> _WORK TASK_
Reproduce the entire listing exactly as written, apart from its pictures.

* * * * *

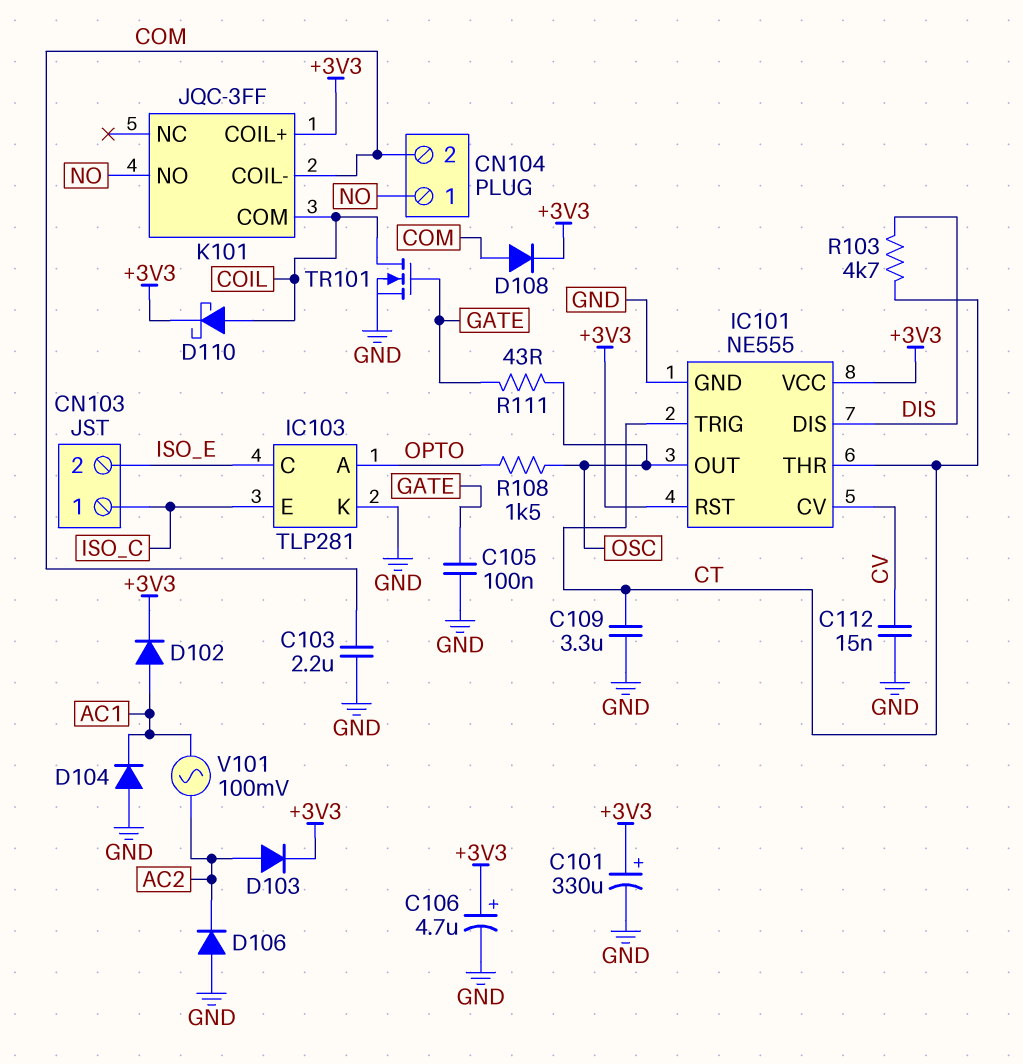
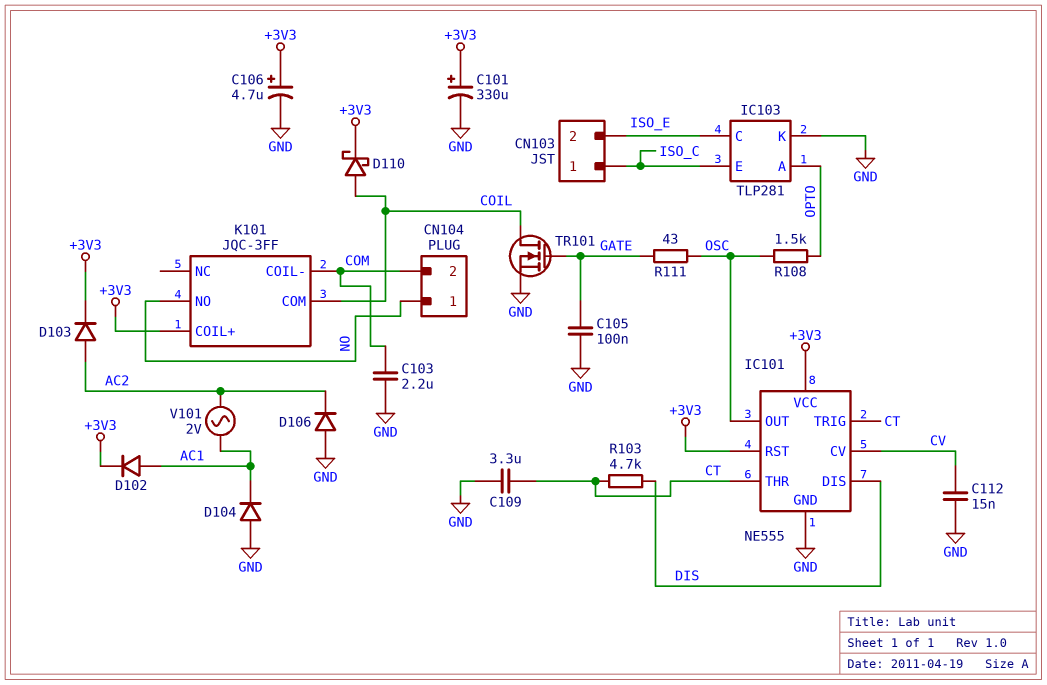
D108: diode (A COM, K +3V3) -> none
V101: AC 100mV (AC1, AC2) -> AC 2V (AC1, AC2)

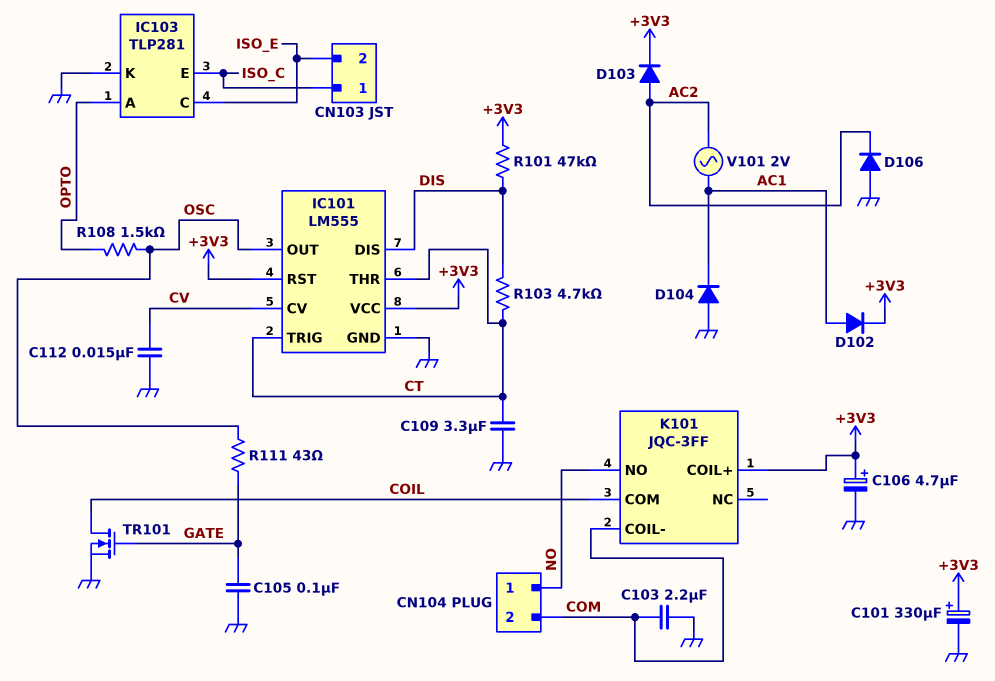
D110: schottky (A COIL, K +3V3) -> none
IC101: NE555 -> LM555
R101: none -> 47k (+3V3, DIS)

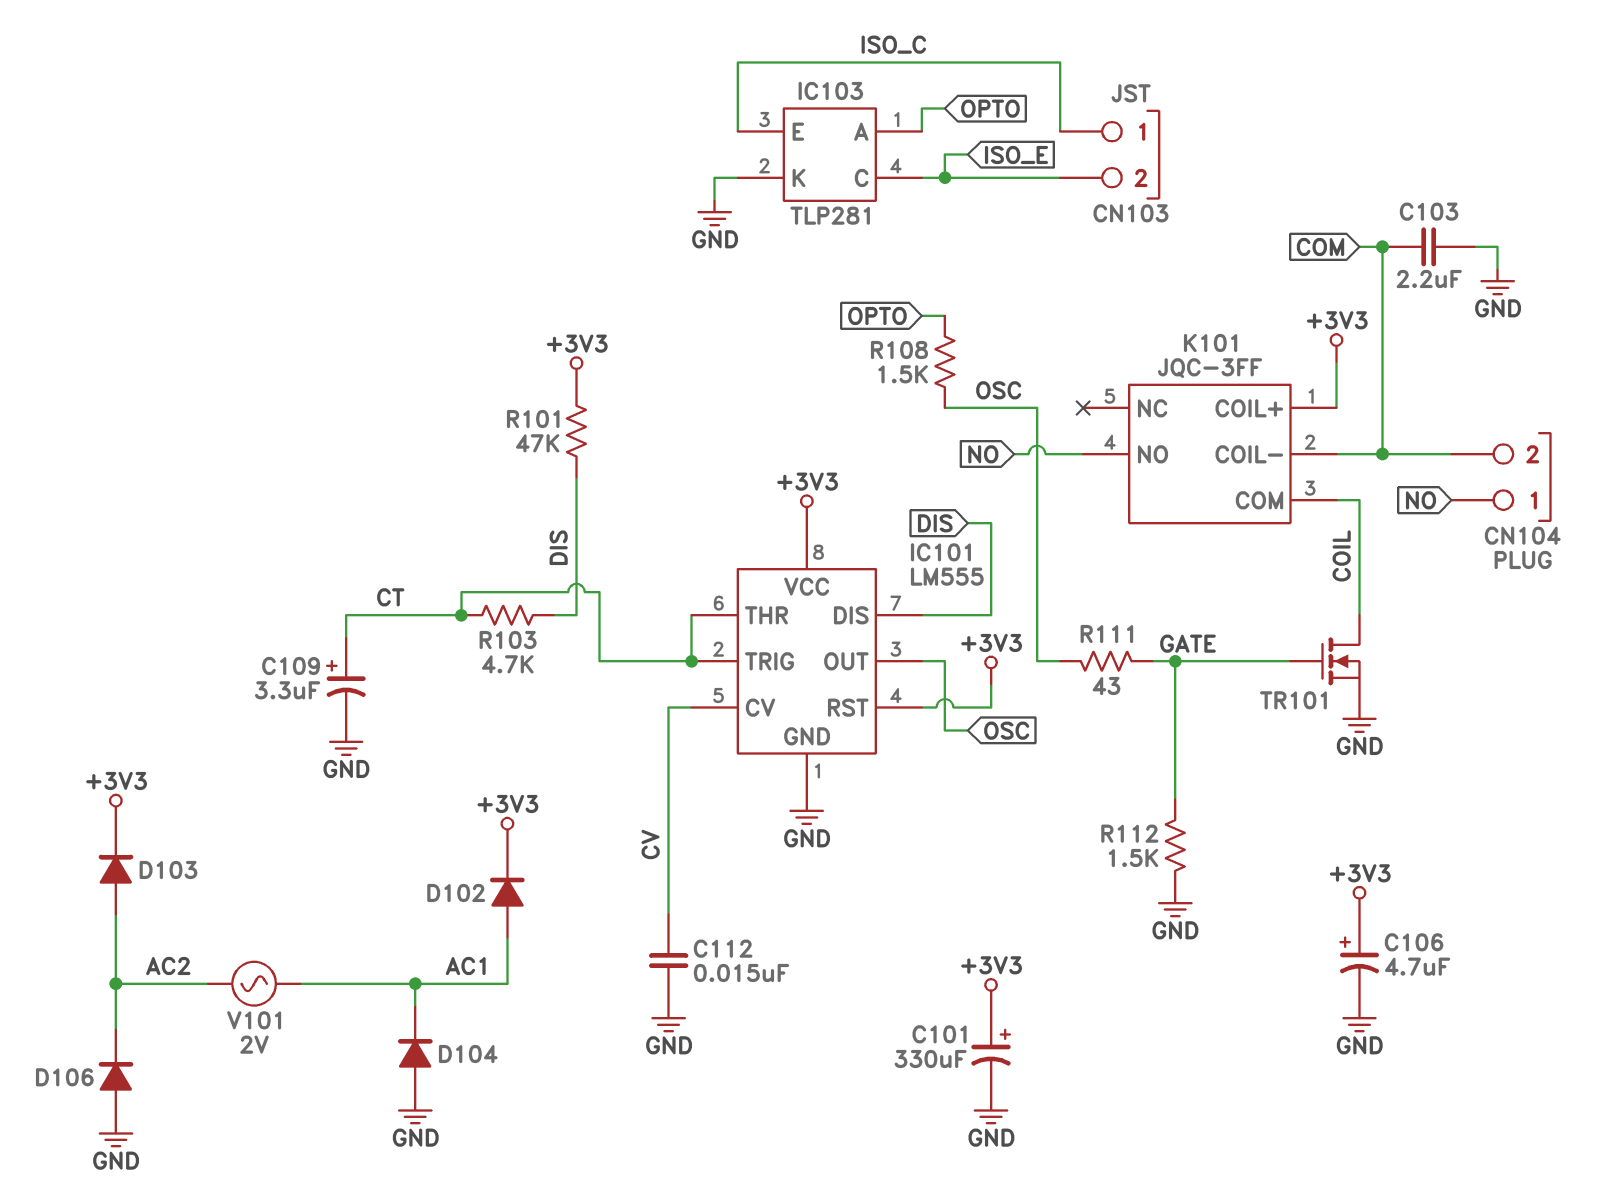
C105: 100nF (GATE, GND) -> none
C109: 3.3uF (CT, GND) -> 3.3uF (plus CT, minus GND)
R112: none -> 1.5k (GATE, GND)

* * * * *

> _TASK SOLUTION_
D108: diode (A COM, K +3V3) -> none
V101: AC 100mV (AC1, AC2) -> AC 2V (AC1, AC2)

D110: schottky (A COIL, K +3V3) -> none
IC101: NE555 -> LM555
R101: none -> 47k (+3V3, DIS)

C105: 100nF (GATE, GND) -> none
C109: 3.3uF (CT, GND) -> 3.3uF (plus CT, minus GND)
R112: none -> 1.5k (GATE, GND)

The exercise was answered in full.